» What needs to be done
A single number is the whole answer: the tally of lines in the data below that include the word "yellow".

» Data for analysis
☆ ☆ ☆ ☆
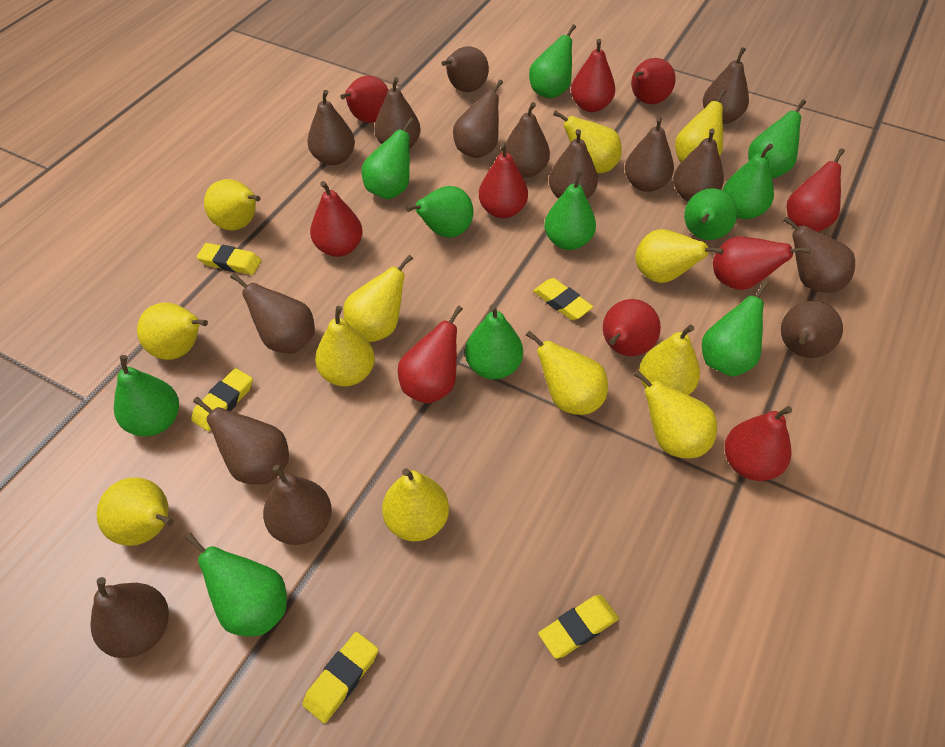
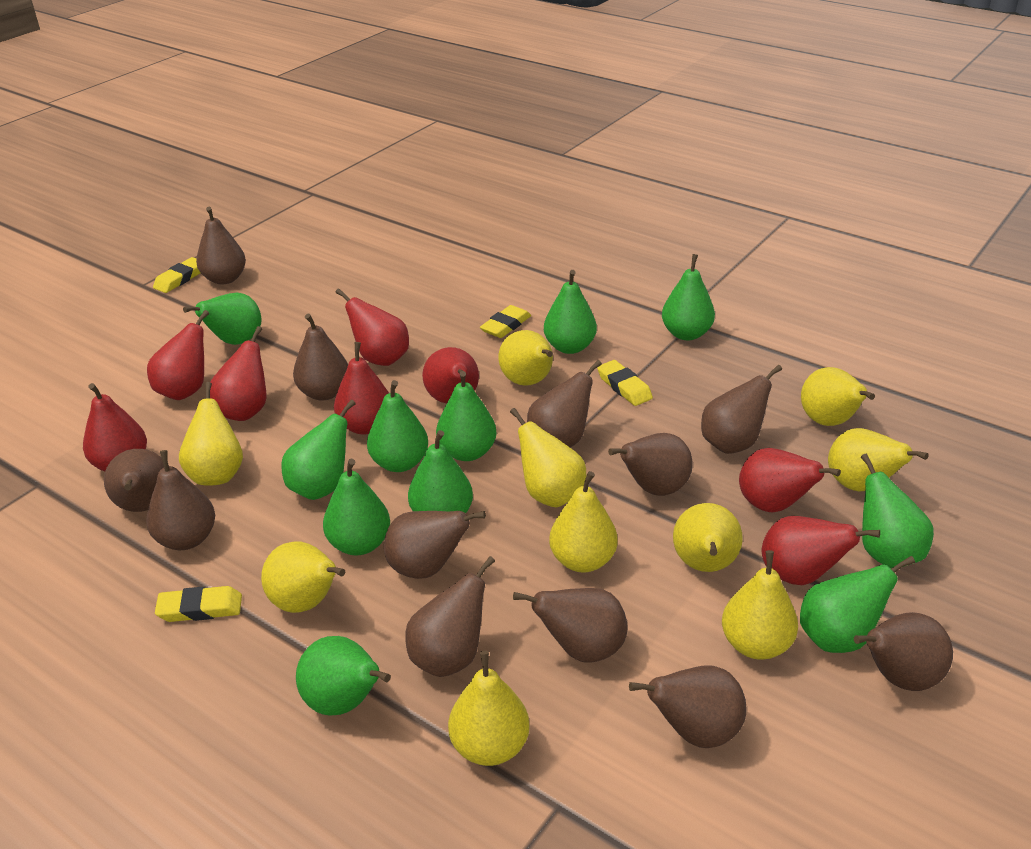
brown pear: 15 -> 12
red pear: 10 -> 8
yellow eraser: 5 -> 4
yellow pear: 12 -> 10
☆ ☆ ☆ ☆
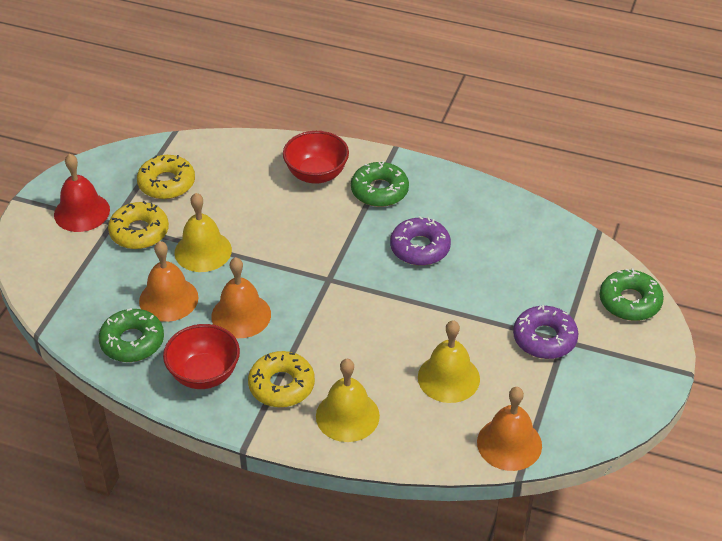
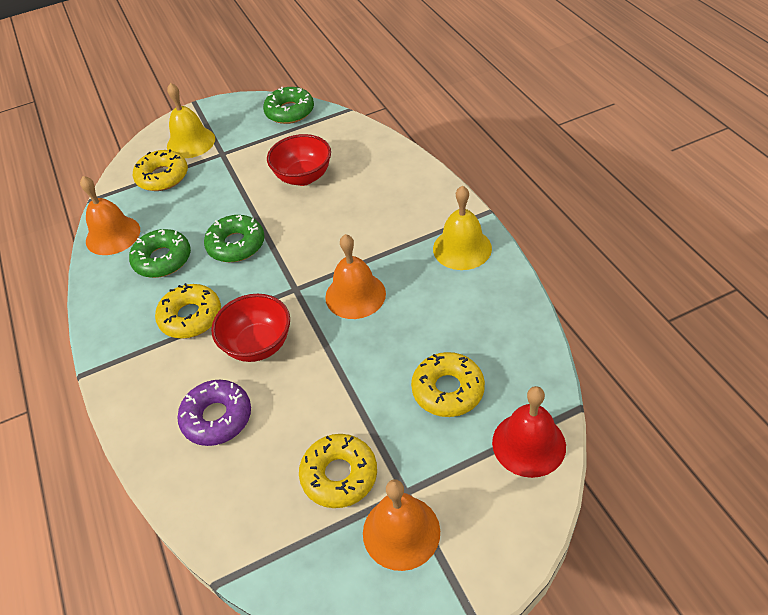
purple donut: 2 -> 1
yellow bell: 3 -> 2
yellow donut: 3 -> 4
☆ ☆ ☆ ☆
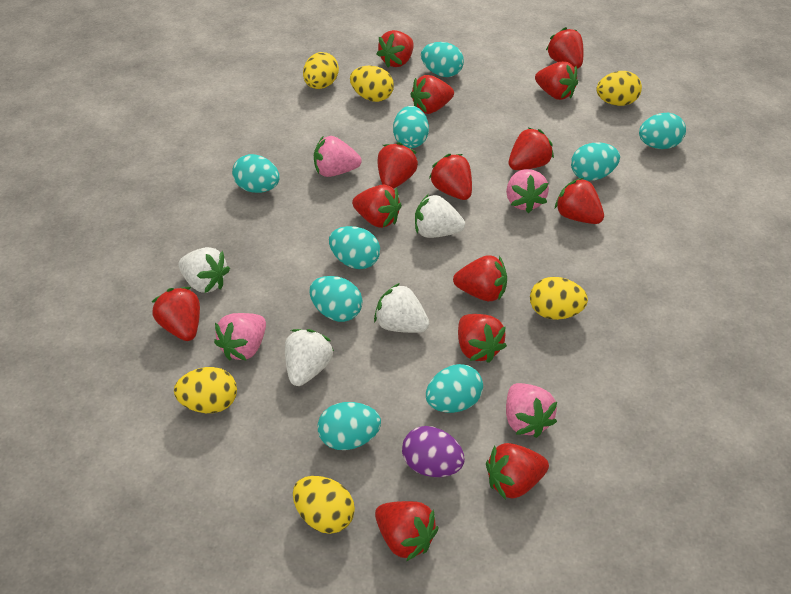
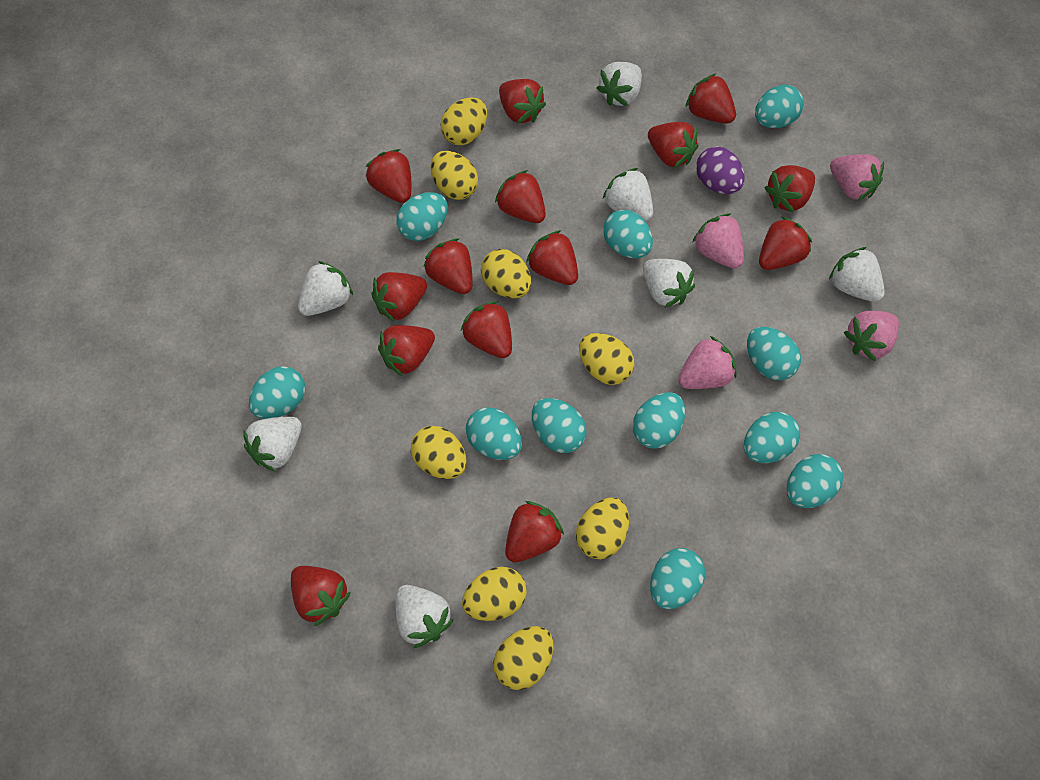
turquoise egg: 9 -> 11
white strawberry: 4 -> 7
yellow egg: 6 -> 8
☆ ☆ ☆ ☆
» Solution to this task
5